:: What you are asked to do ::
Turn everything in the records below, from the line containing "cyan trapezoid: moved 6 px left" down to the line containing "pink diamond: moved 1" (both included), into a JSON list of strings with one string per line and no blank lines. Leave the picture lines out.

:: Data section ::
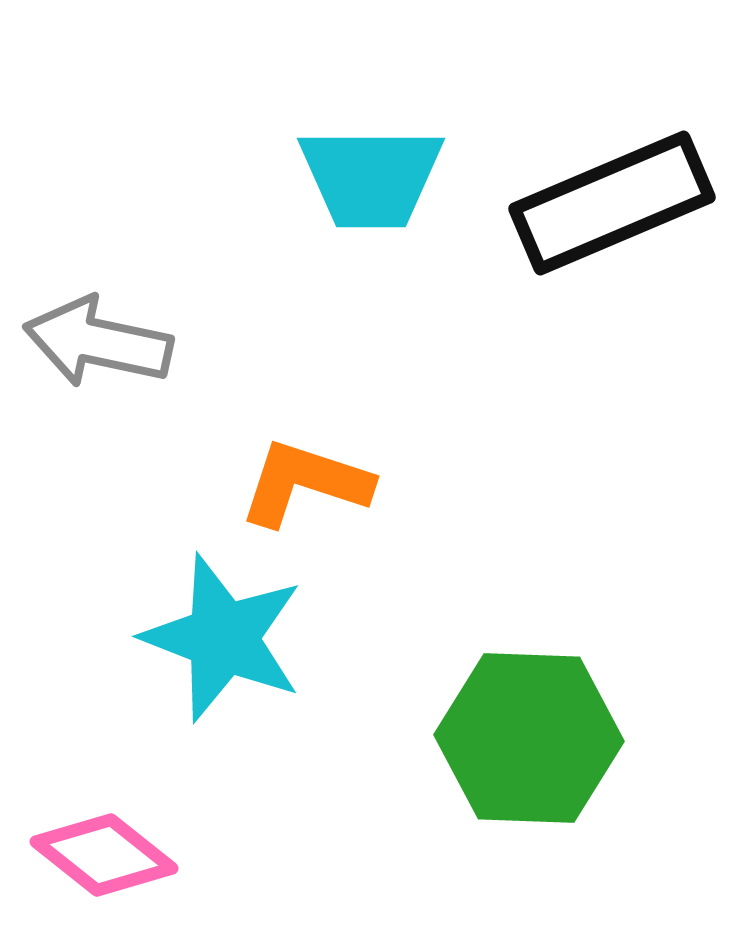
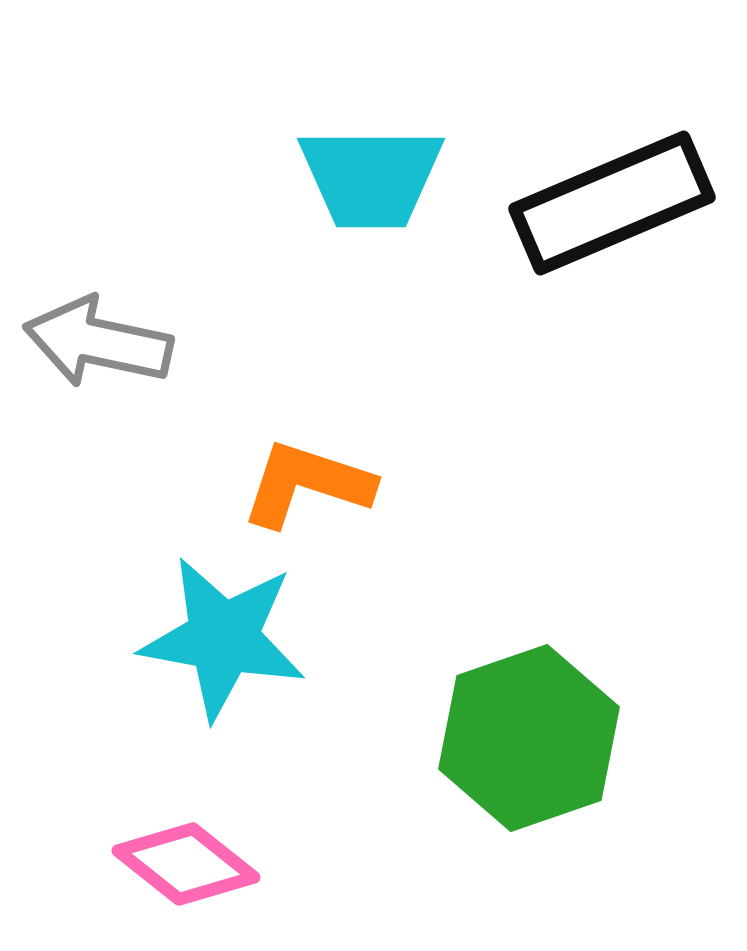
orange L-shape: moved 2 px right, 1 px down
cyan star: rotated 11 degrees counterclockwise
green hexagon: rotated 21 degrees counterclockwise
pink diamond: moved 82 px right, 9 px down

* * *

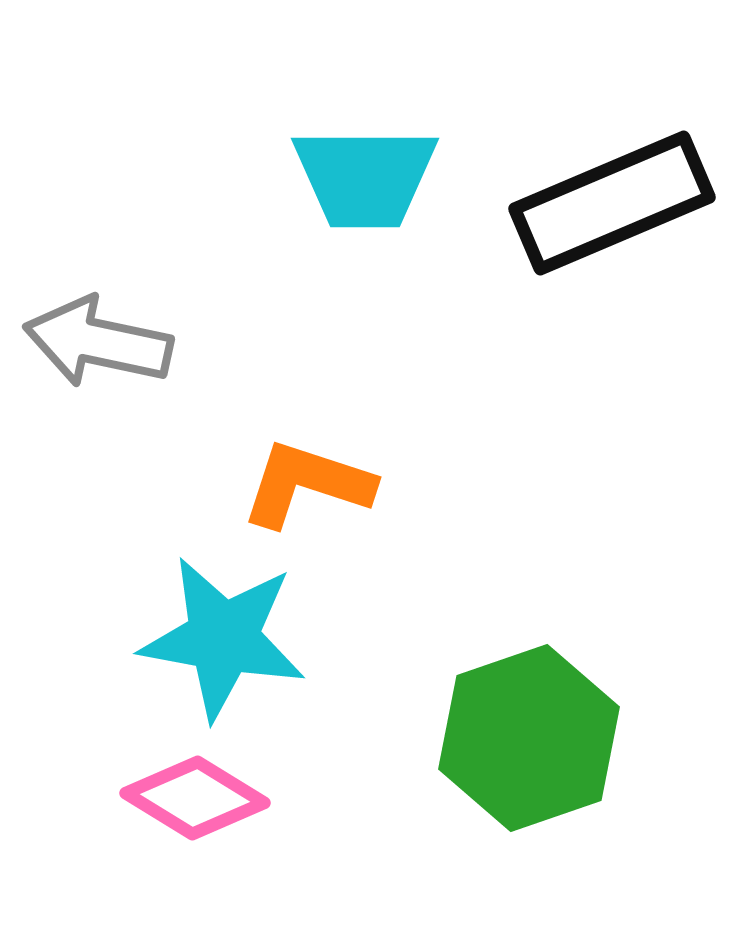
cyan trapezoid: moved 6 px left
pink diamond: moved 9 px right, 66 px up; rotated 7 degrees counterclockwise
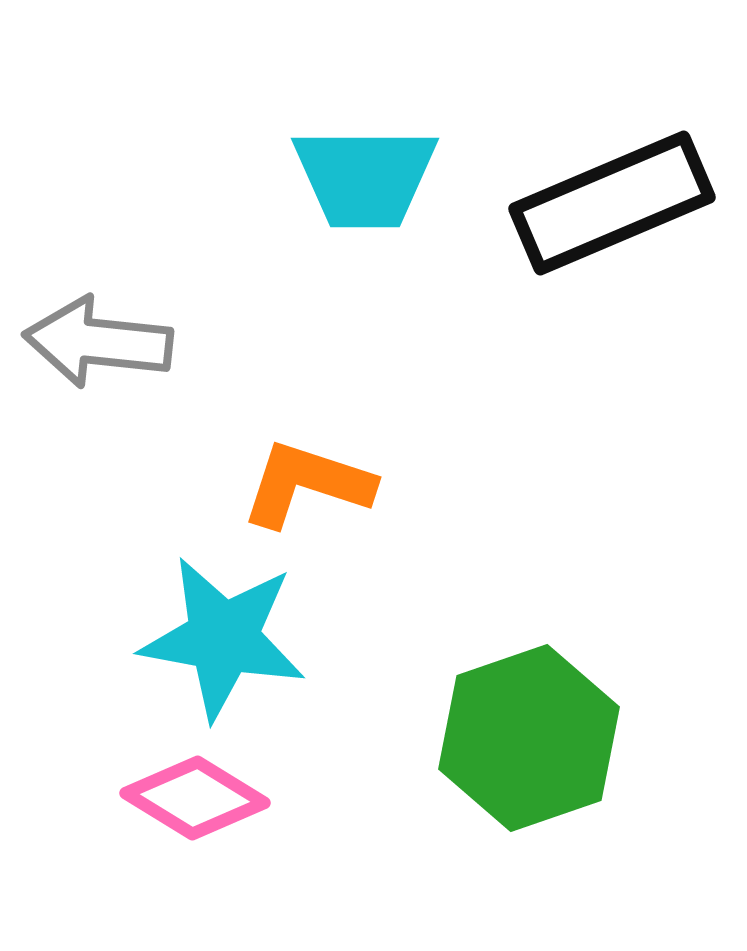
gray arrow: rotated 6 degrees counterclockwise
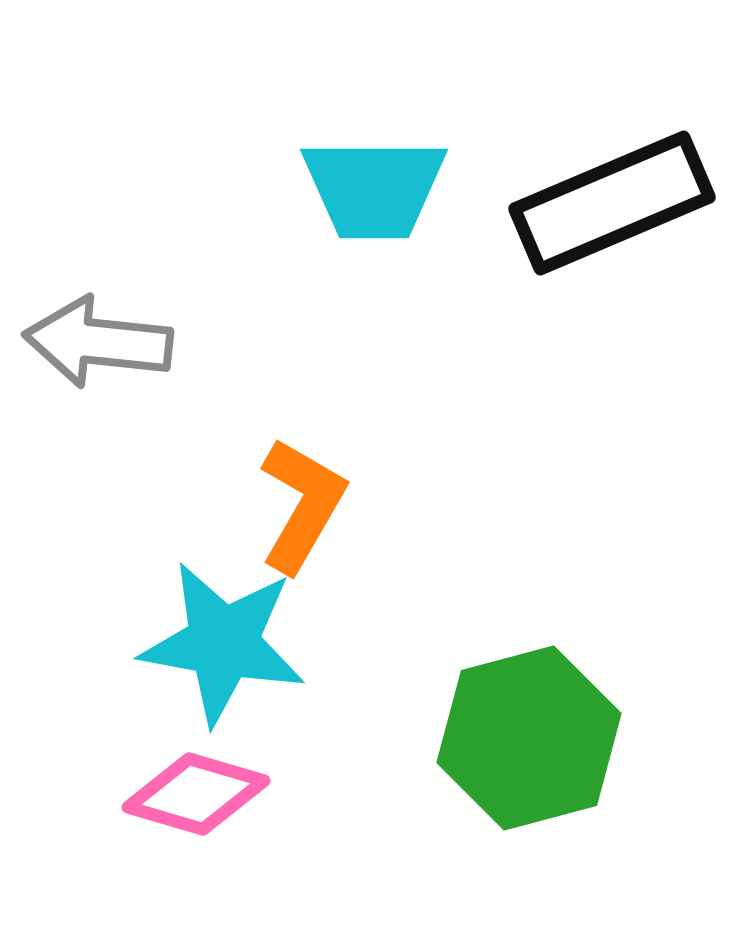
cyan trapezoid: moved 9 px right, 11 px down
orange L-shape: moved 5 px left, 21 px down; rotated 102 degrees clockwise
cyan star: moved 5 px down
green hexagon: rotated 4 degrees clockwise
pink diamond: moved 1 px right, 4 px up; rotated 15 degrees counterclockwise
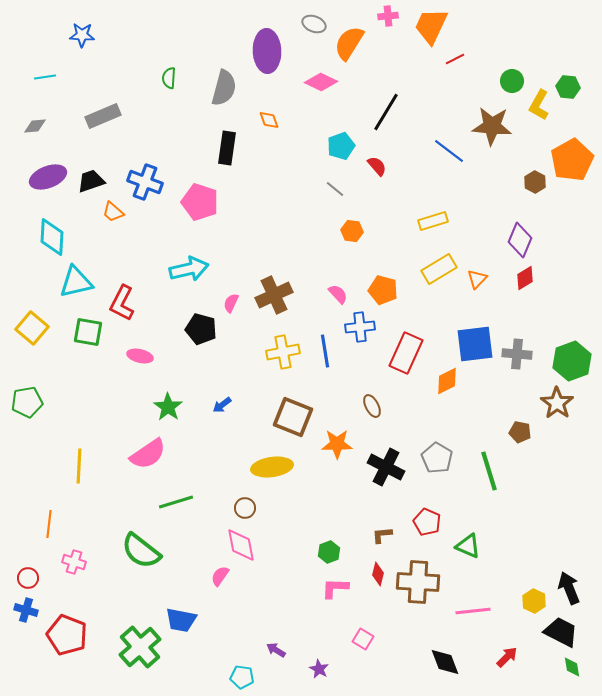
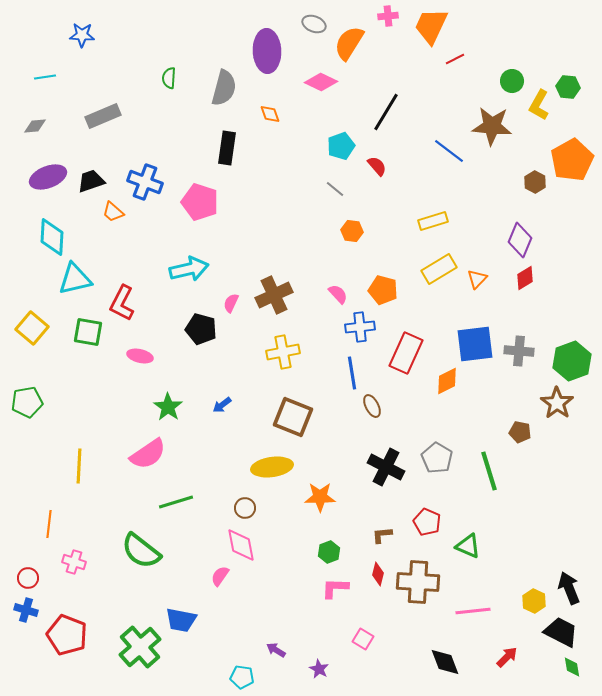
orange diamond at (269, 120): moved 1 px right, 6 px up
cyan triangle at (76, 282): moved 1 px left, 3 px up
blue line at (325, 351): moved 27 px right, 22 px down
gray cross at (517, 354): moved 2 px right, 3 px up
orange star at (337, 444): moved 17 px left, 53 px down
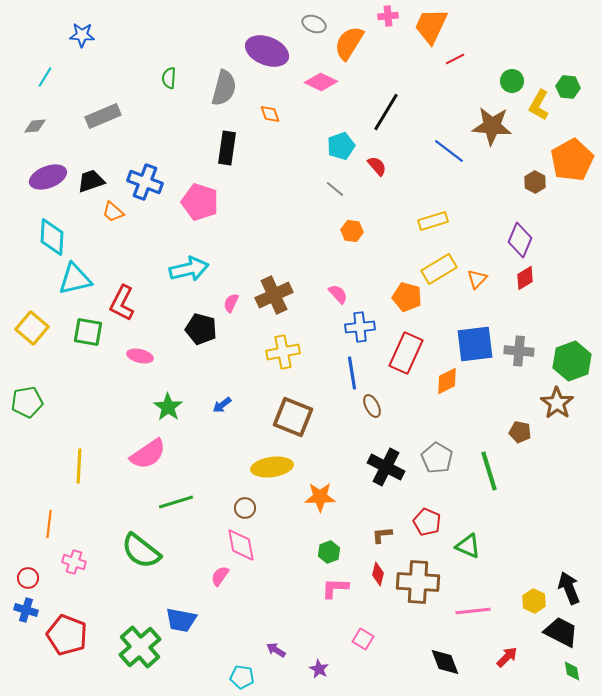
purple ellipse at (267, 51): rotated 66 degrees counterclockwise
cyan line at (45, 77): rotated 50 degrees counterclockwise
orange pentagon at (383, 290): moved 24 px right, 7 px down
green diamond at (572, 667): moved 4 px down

:: Correct result ::
[
  "cyan trapezoid: moved 6 px left",
  "pink diamond: moved 9 px right, 66 px up; rotated 7 degrees counterclockwise",
  "gray arrow: rotated 6 degrees counterclockwise",
  "cyan trapezoid: moved 9 px right, 11 px down",
  "orange L-shape: moved 5 px left, 21 px down; rotated 102 degrees clockwise",
  "cyan star: moved 5 px down",
  "green hexagon: rotated 4 degrees clockwise",
  "pink diamond: moved 1 px right, 4 px up; rotated 15 degrees counterclockwise"
]